» **Work request**: Restate the records below exactly. Pictures are not part of the copy.

» **Exercise materials**:

**********

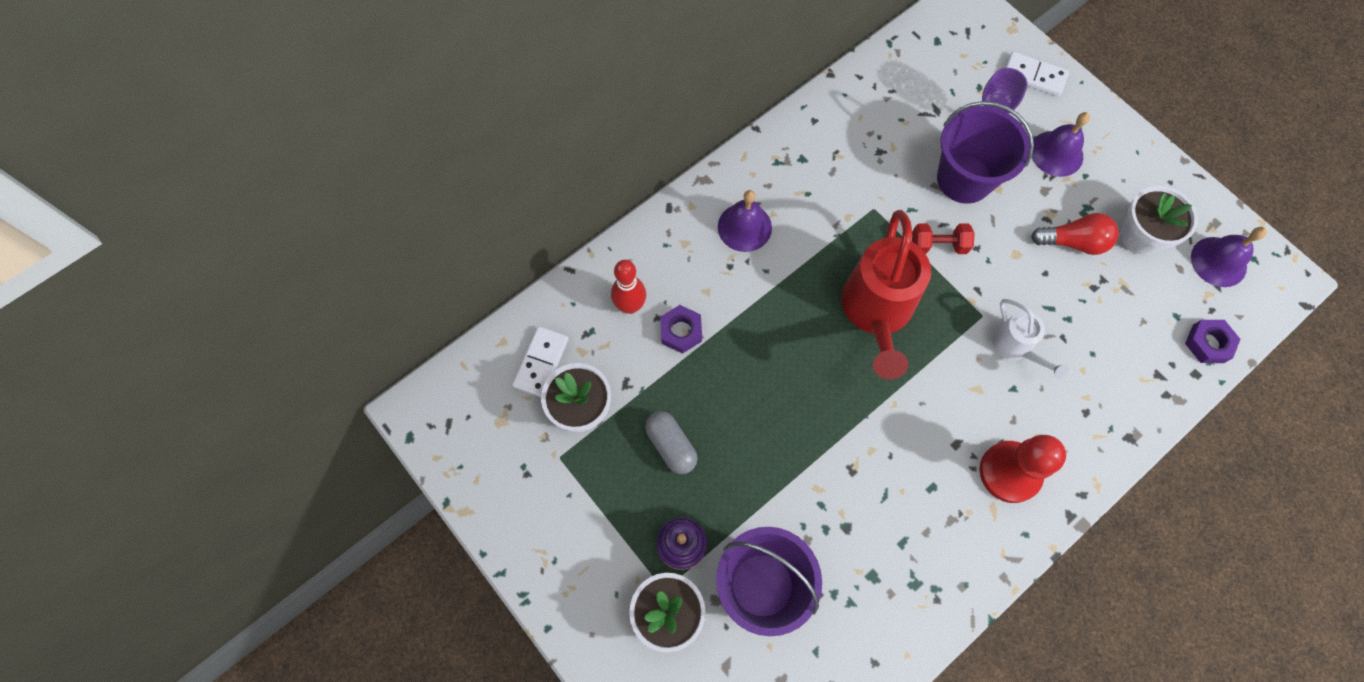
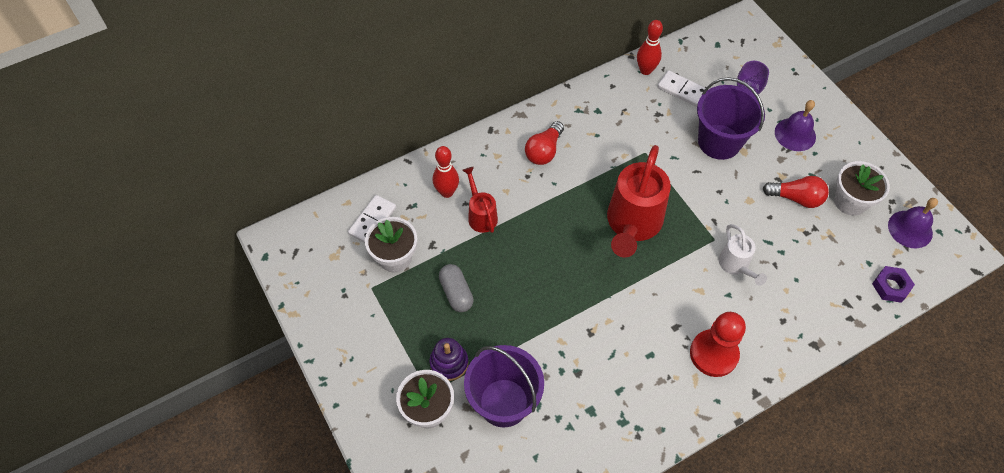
camera: 10 degrees right, 10 degrees down
(681, 331) = (481, 215): purple nut -> red watering can
(744, 227) = (544, 151): purple bell -> red light bulb
(853, 91) = (645, 70): none -> red bowling pin
(938, 245) = (689, 185): red dumbbell -> none
(1034, 76) = (787, 78): white domino -> white domino (682, 90)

**********

» **Response**:
camera: 10 degrees right, 10 degrees down
(681, 331) = (481, 215): purple nut -> red watering can
(744, 227) = (544, 151): purple bell -> red light bulb
(853, 91) = (645, 70): none -> red bowling pin
(938, 245) = (689, 185): red dumbbell -> none
(1034, 76) = (787, 78): white domino -> white domino (682, 90)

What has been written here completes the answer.